> Problem details
Whenever a picture appears in the records, exclude it, and transcribe everything else exactly.

> Dataset excerpts
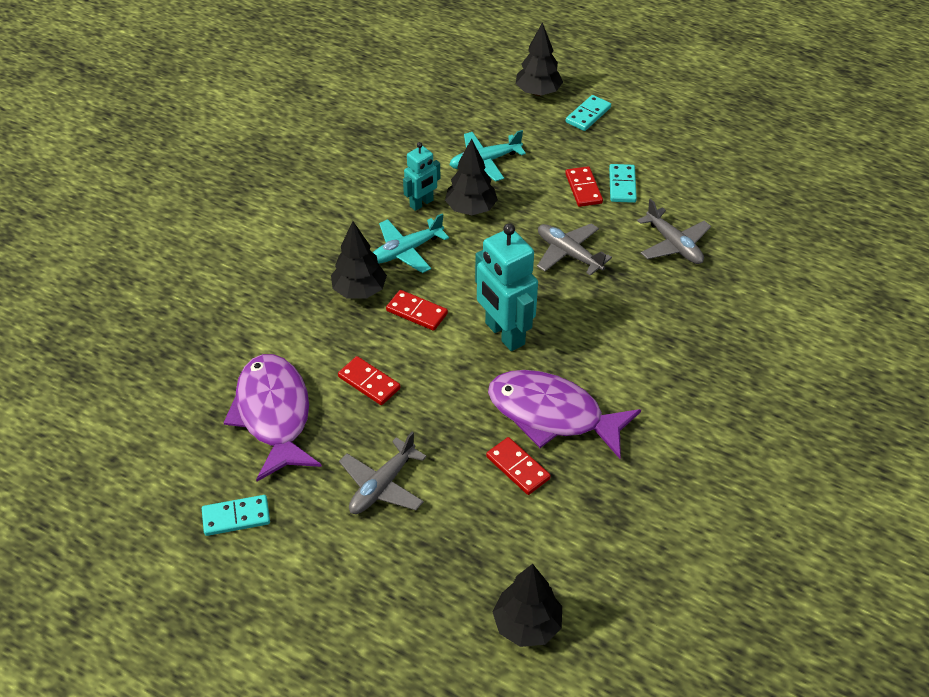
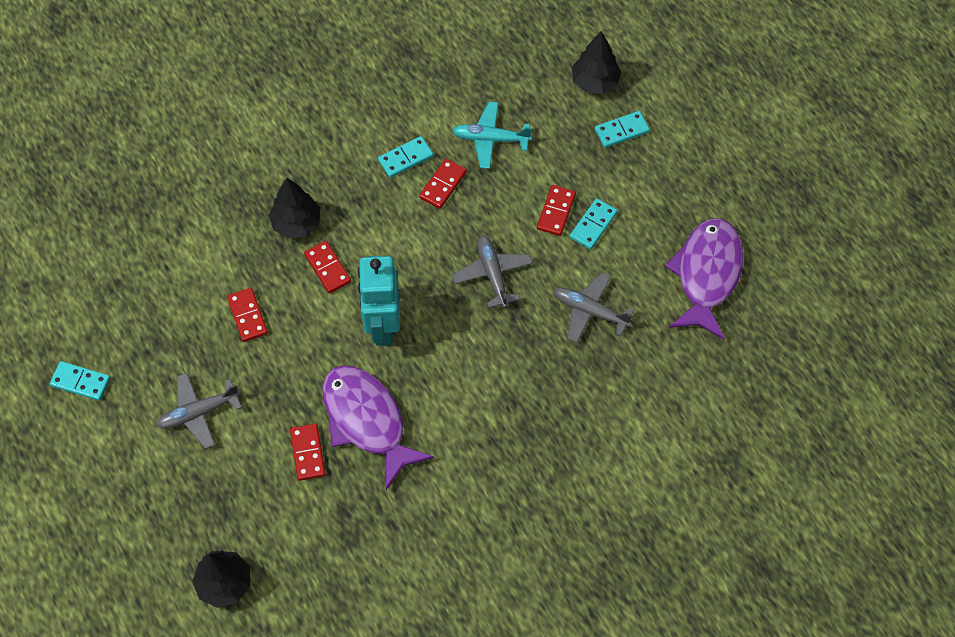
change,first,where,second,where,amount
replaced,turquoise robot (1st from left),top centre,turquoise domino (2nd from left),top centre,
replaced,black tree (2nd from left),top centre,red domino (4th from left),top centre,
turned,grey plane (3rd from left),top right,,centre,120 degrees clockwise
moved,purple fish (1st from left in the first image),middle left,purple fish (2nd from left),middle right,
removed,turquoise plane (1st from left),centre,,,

> Your solution
change,first,where,second,where,amount
replaced,turquoise robot (1st from left),top centre,turquoise domino (2nd from left),top centre,
replaced,black tree (2nd from left),top centre,red domino (4th from left),top centre,
turned,grey plane (3rd from left),top right,,centre,120 degrees clockwise
moved,purple fish (1st from left in the first image),middle left,purple fish (2nd from left),middle right,
removed,turquoise plane (1st from left),centre,,,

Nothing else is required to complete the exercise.